Below are lines of data; give the number of them that contain "Kaktus", and only that.

EXTRACTED MATERIAL -
::::

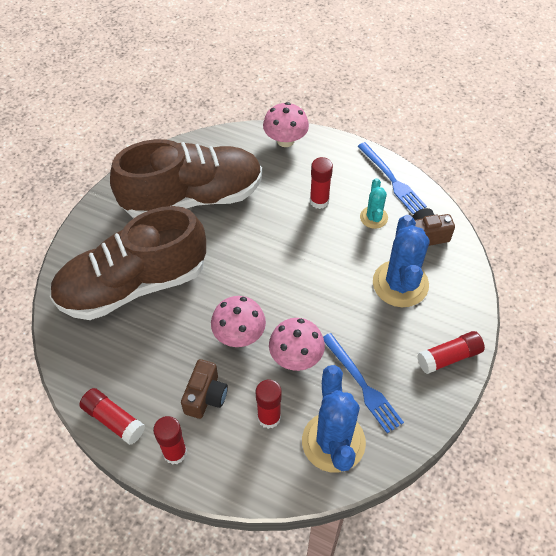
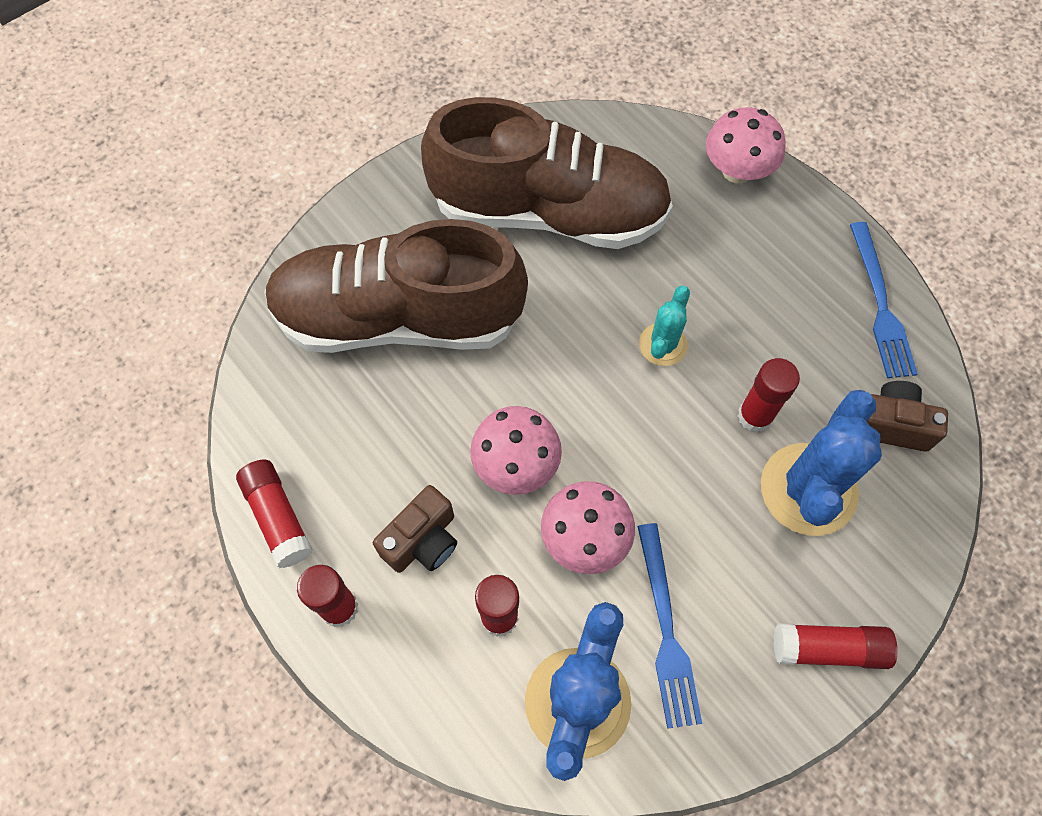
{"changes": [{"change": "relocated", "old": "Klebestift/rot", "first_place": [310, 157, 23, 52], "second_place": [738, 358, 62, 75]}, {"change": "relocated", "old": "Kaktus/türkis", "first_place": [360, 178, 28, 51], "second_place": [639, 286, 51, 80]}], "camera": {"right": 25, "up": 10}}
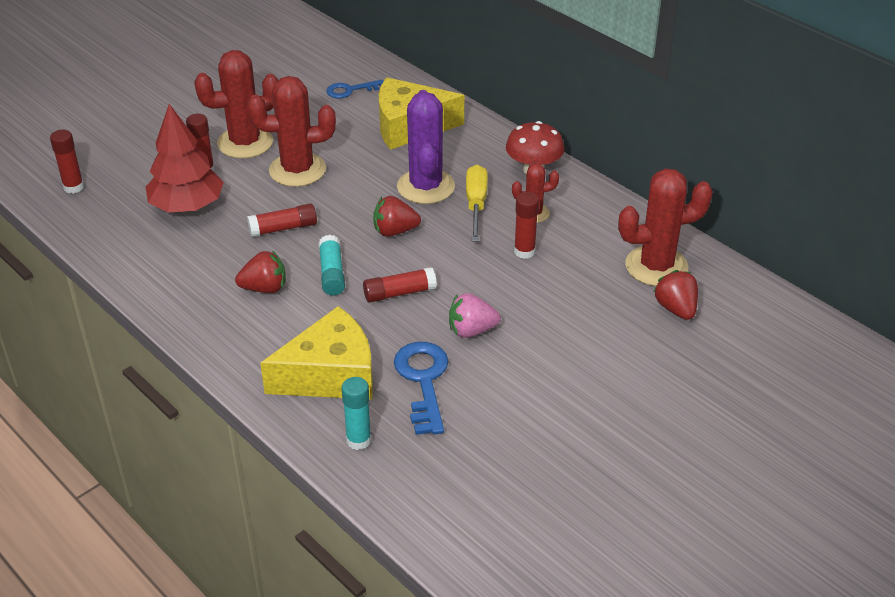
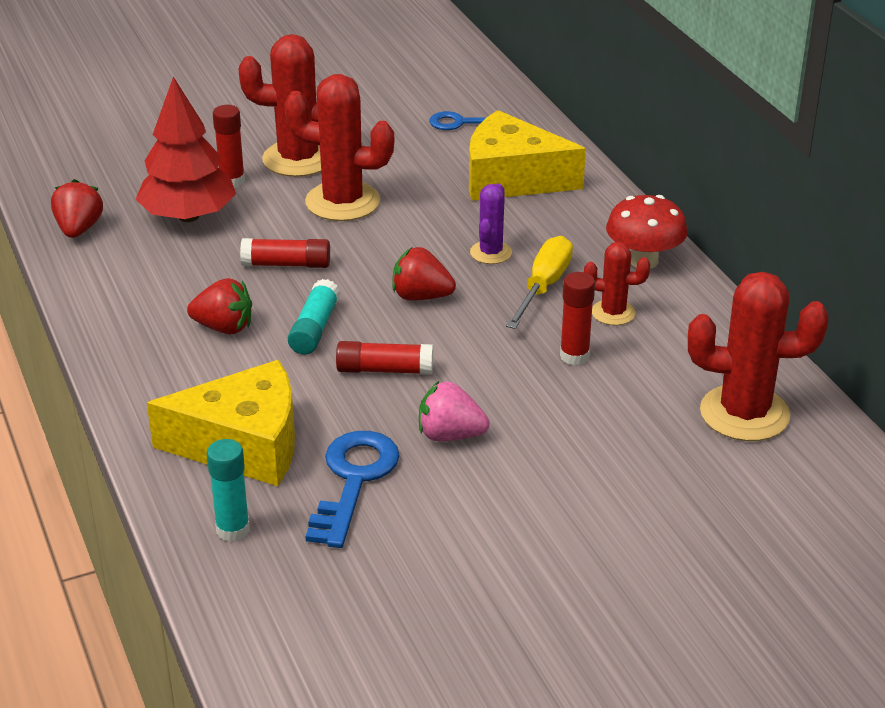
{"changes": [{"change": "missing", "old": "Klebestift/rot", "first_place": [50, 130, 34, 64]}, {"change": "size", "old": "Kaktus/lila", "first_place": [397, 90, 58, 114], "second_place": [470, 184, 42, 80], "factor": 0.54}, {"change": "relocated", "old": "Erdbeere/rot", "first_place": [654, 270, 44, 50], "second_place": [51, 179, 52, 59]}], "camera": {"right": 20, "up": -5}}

::::

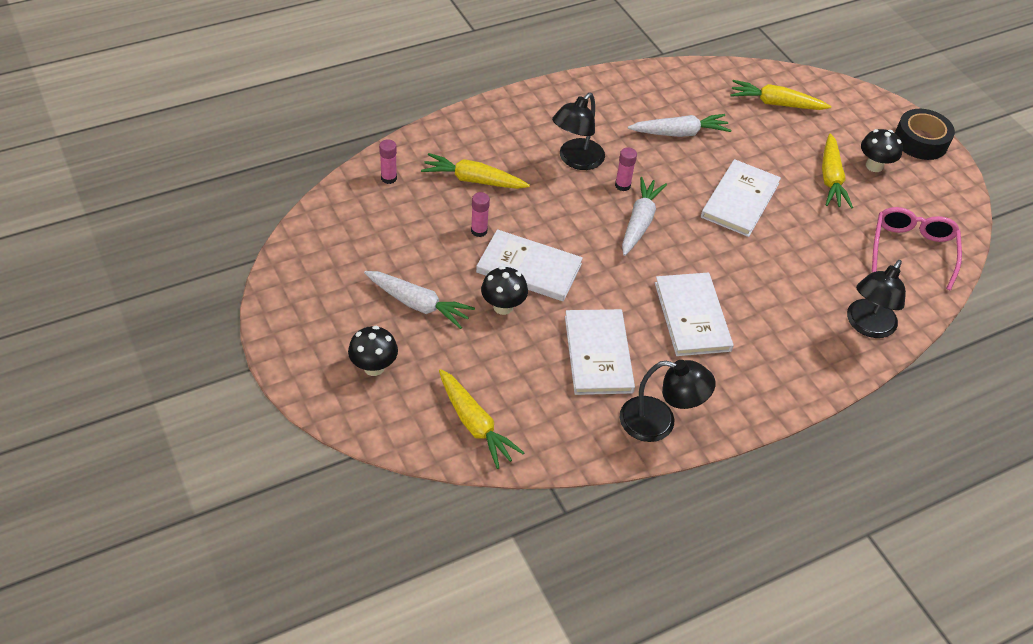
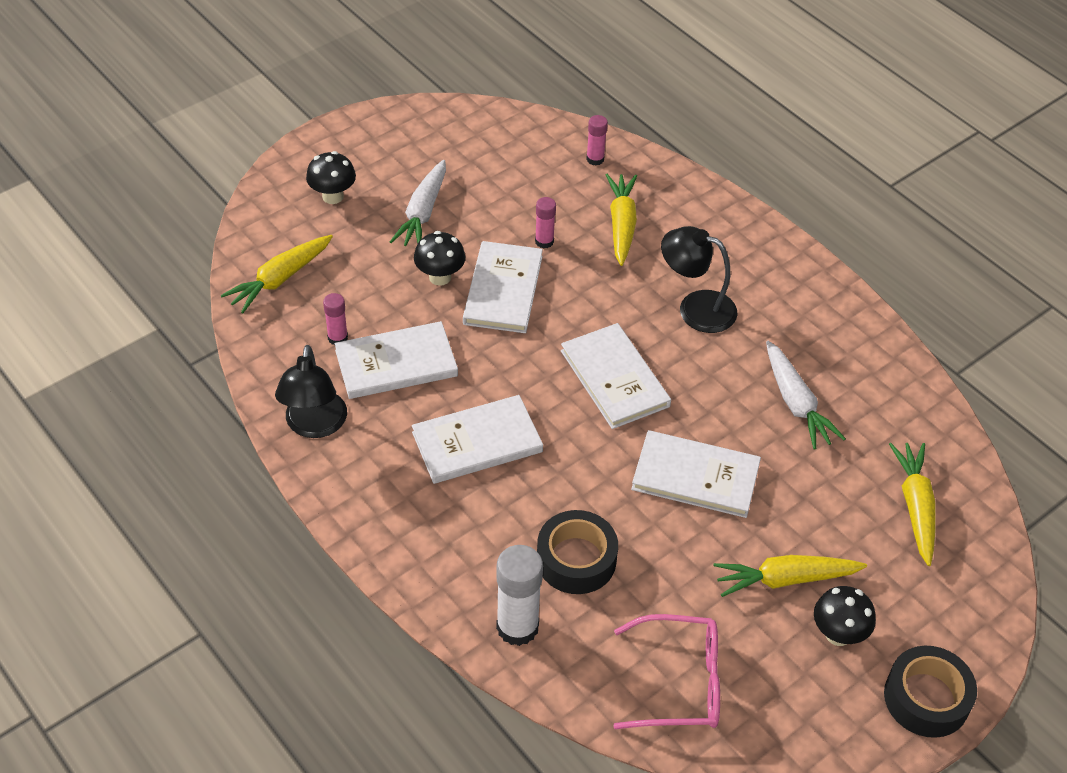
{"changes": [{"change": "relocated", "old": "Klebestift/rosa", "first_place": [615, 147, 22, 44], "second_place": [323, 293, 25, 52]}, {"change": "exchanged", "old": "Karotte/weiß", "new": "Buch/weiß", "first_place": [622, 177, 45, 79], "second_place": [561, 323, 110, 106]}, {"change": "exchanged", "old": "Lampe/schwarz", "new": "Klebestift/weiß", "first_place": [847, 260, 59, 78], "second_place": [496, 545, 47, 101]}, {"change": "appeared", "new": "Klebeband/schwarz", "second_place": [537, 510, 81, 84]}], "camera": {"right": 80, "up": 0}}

::::

ANSWER SPACE -
2